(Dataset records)
..............................
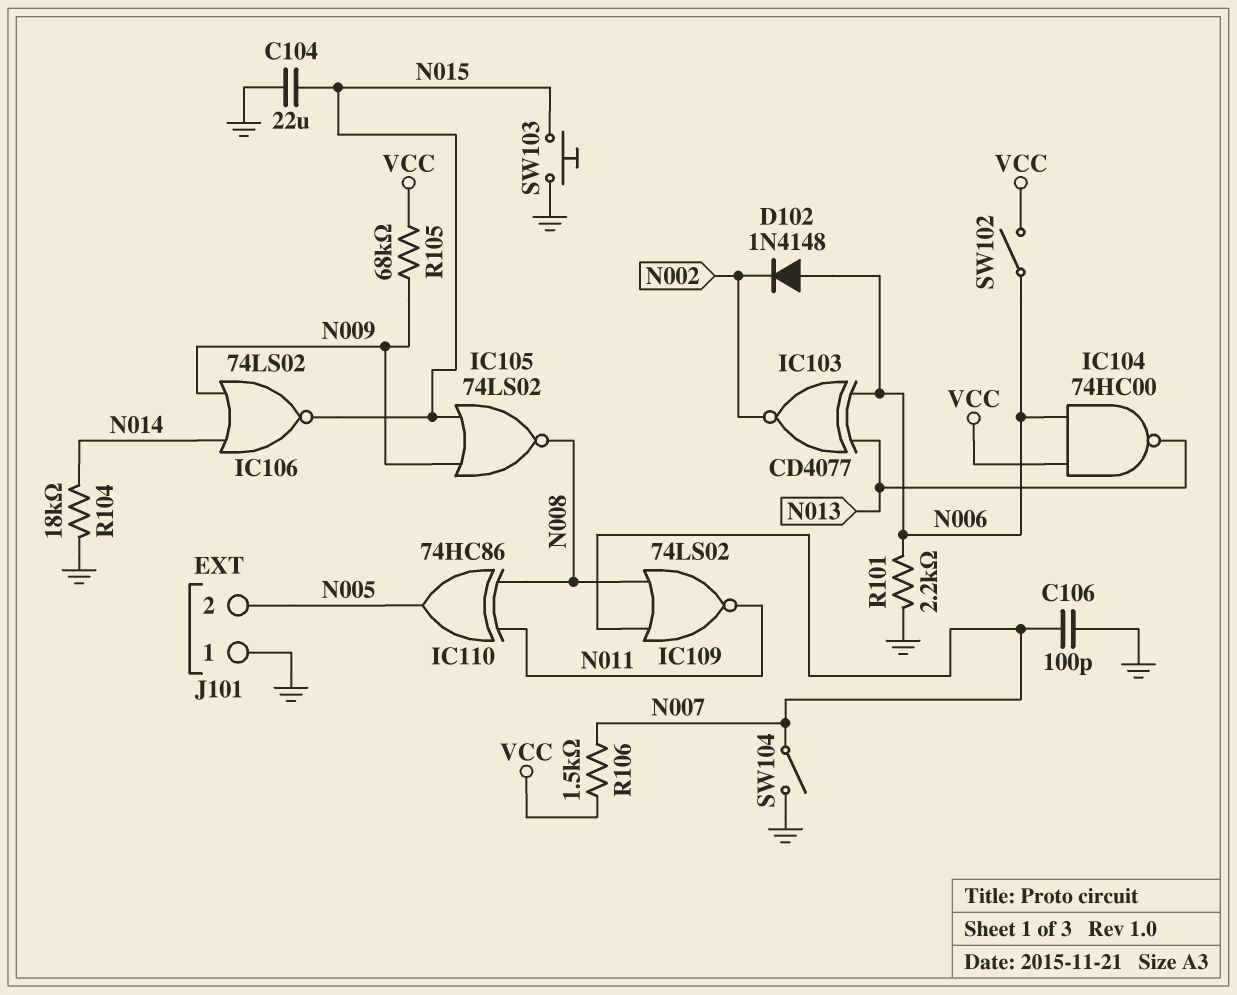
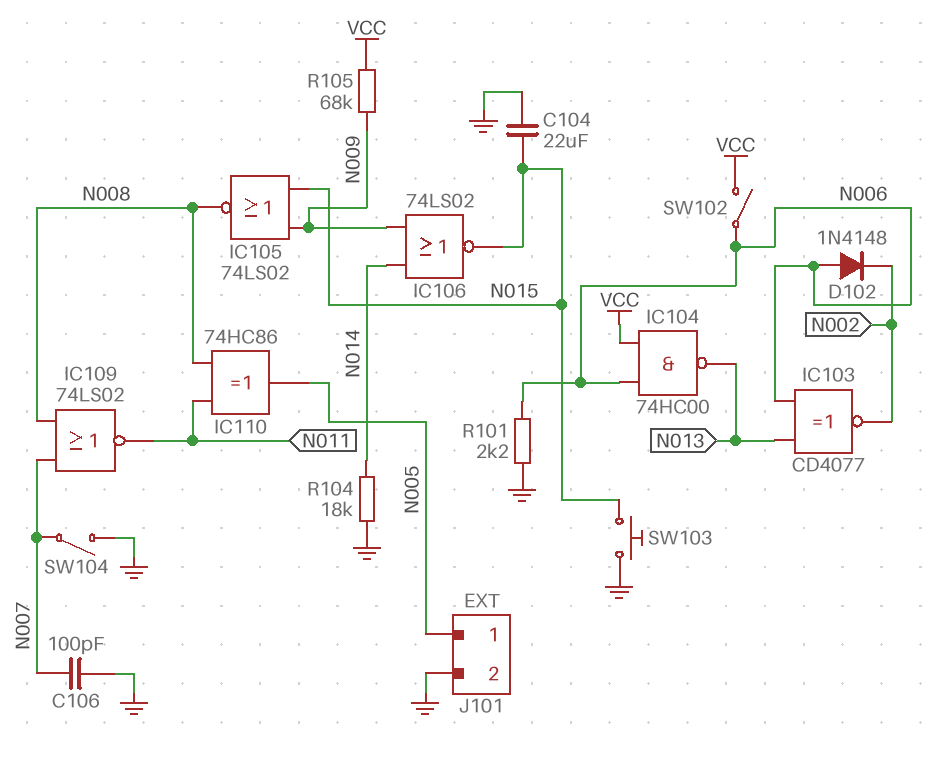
J101 pin 1: GND -> N005
J101 pin 2: N005 -> GND
R106: 1.5k (N007, VCC) -> none

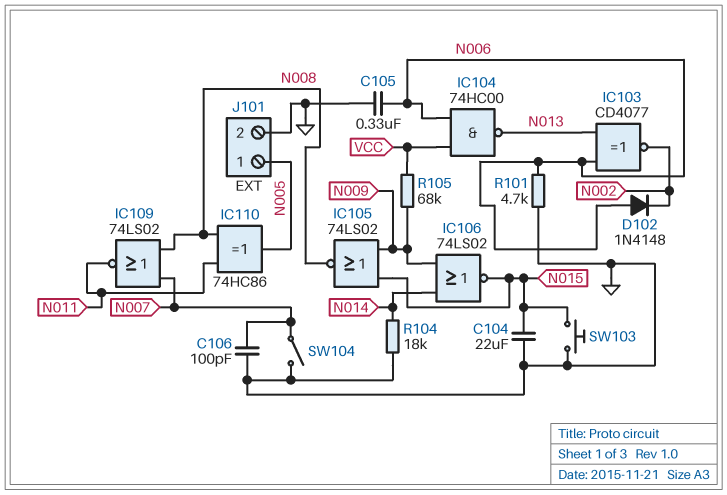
C105: none -> 330nF (GND, N006)
R101: 2.2k (GND, N006) -> 4.7k (GND, N006)
SW102: switch (N006, VCC) -> none

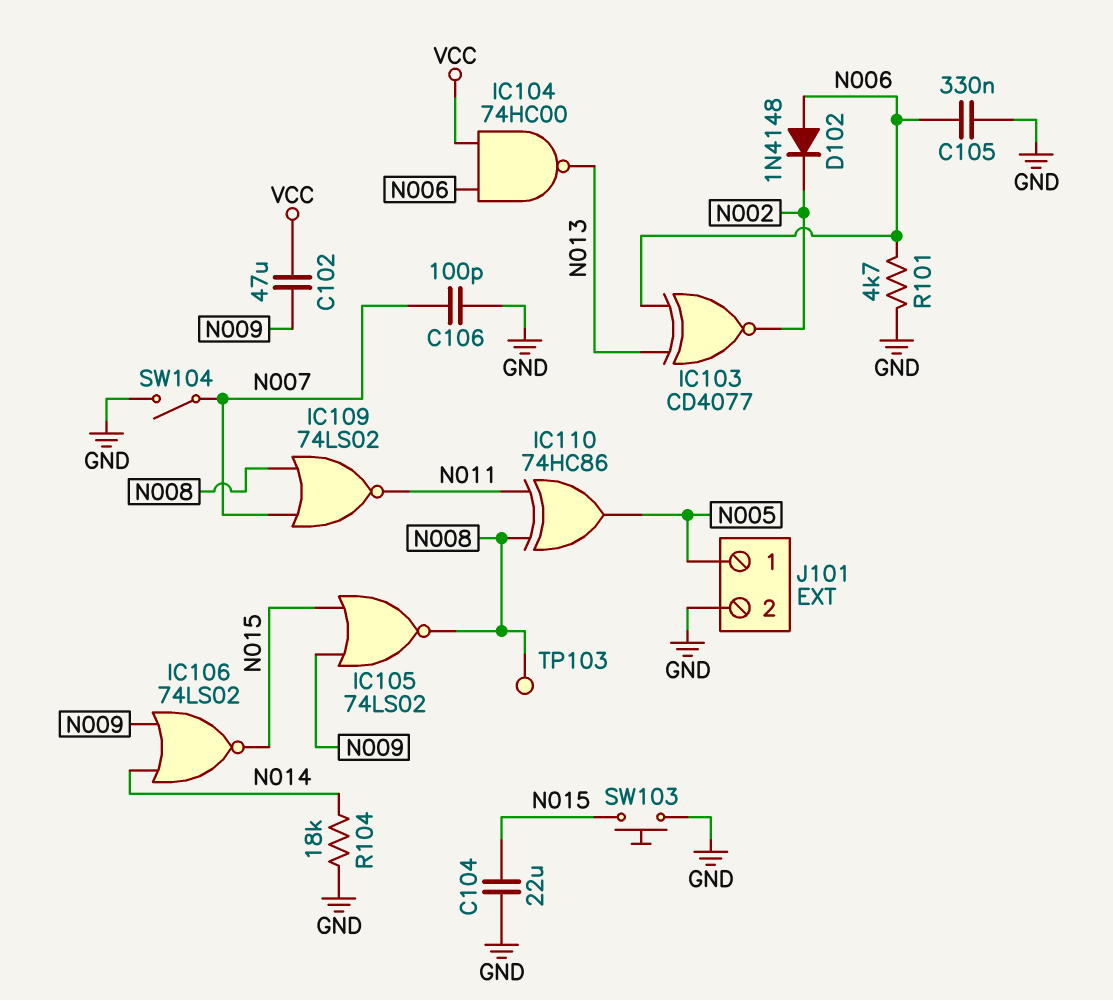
C102: none -> 47uF (N009, VCC)
R105: 68k (N009, VCC) -> none
TP103: none -> test point (N008)

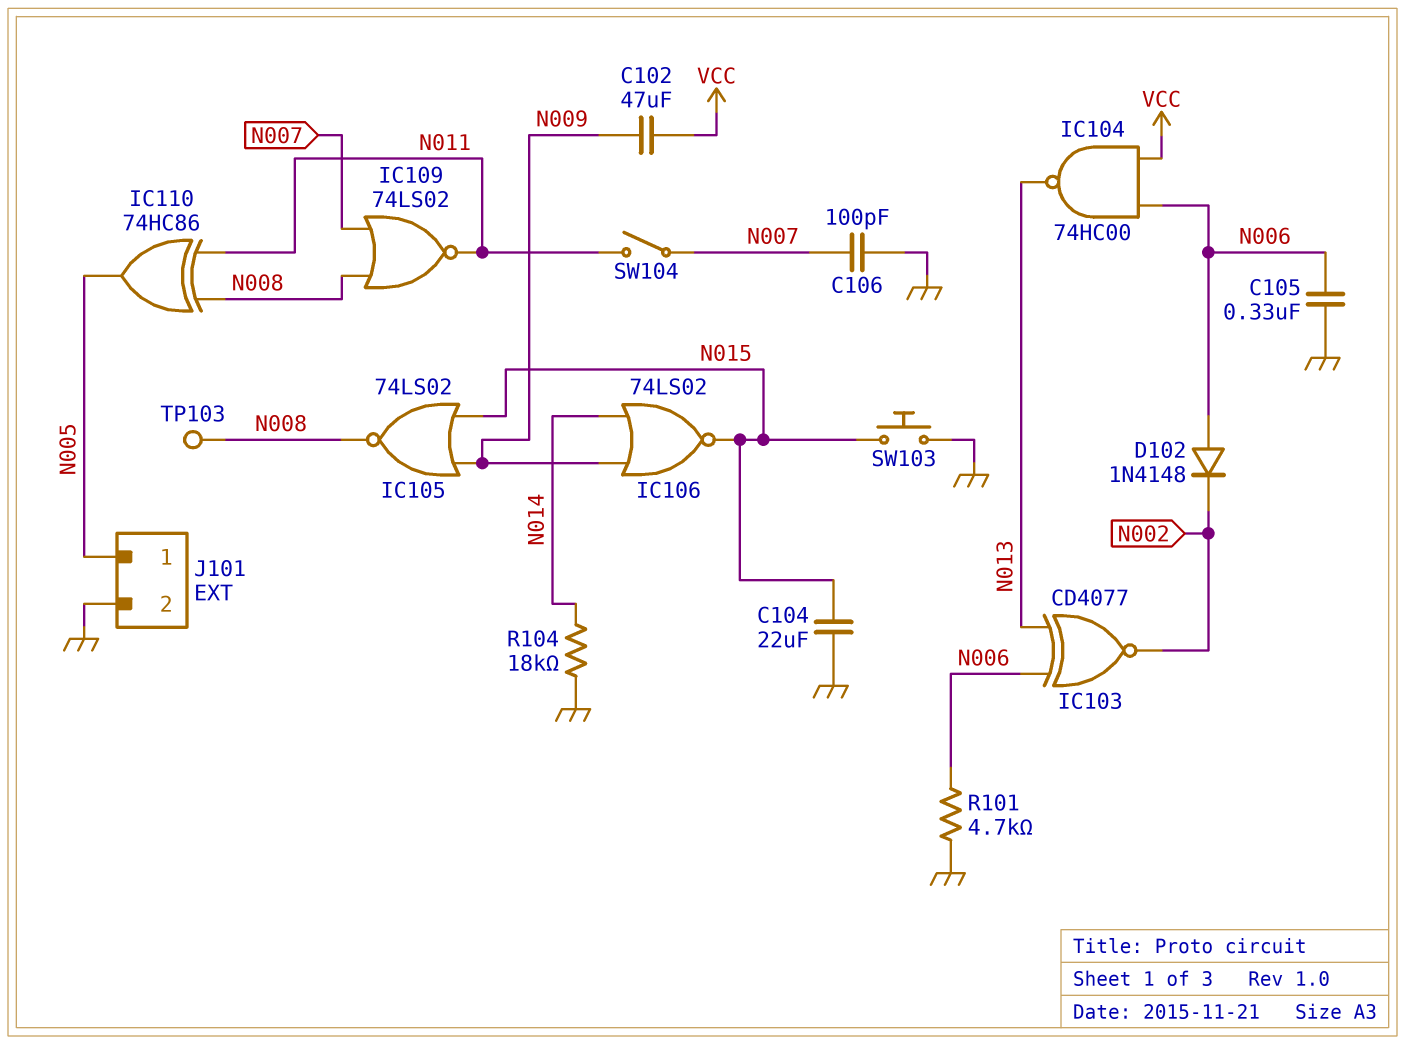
SW104: switch (GND, N007) -> switch (N007, N011)

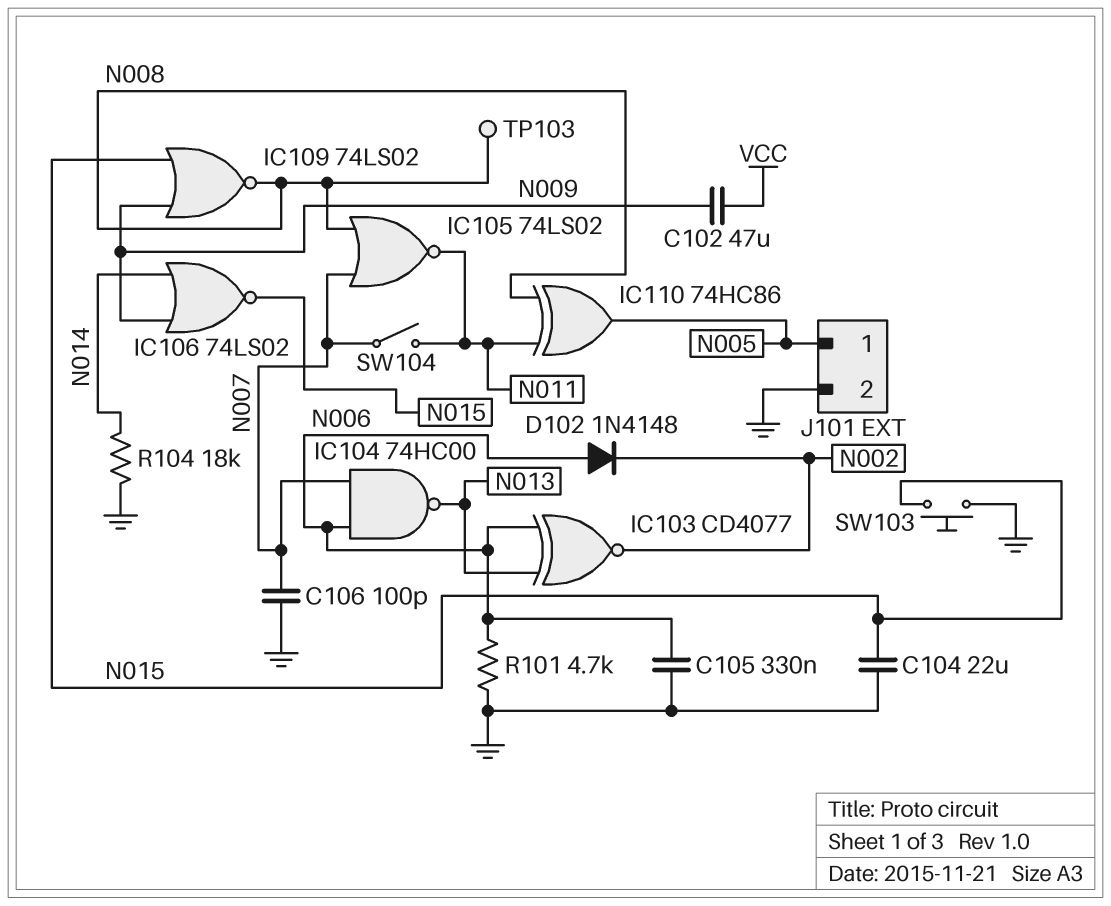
IC104: NAND 74HC00 (in N006, in VCC, out N013) -> NAND 74HC00 (in N006, in N007, out N013)
IC105: NOR 74LS02 (in N009, in N015, out N008) -> NOR 74LS02 (in N007, in N008, out N011)
IC109: NOR 74LS02 (in N007, in N008, out N011) -> NOR 74LS02 (in N009, in N015, out N008)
..............................
Exercise directions:
Where an entry contains an image, skip the image and write out the rest exactly.

Output of the task:
J101 pin 1: GND -> N005
J101 pin 2: N005 -> GND
R106: 1.5k (N007, VCC) -> none

C105: none -> 330nF (GND, N006)
R101: 2.2k (GND, N006) -> 4.7k (GND, N006)
SW102: switch (N006, VCC) -> none

C102: none -> 47uF (N009, VCC)
R105: 68k (N009, VCC) -> none
TP103: none -> test point (N008)

SW104: switch (GND, N007) -> switch (N007, N011)

IC104: NAND 74HC00 (in N006, in VCC, out N013) -> NAND 74HC00 (in N006, in N007, out N013)
IC105: NOR 74LS02 (in N009, in N015, out N008) -> NOR 74LS02 (in N007, in N008, out N011)
IC109: NOR 74LS02 (in N007, in N008, out N011) -> NOR 74LS02 (in N009, in N015, out N008)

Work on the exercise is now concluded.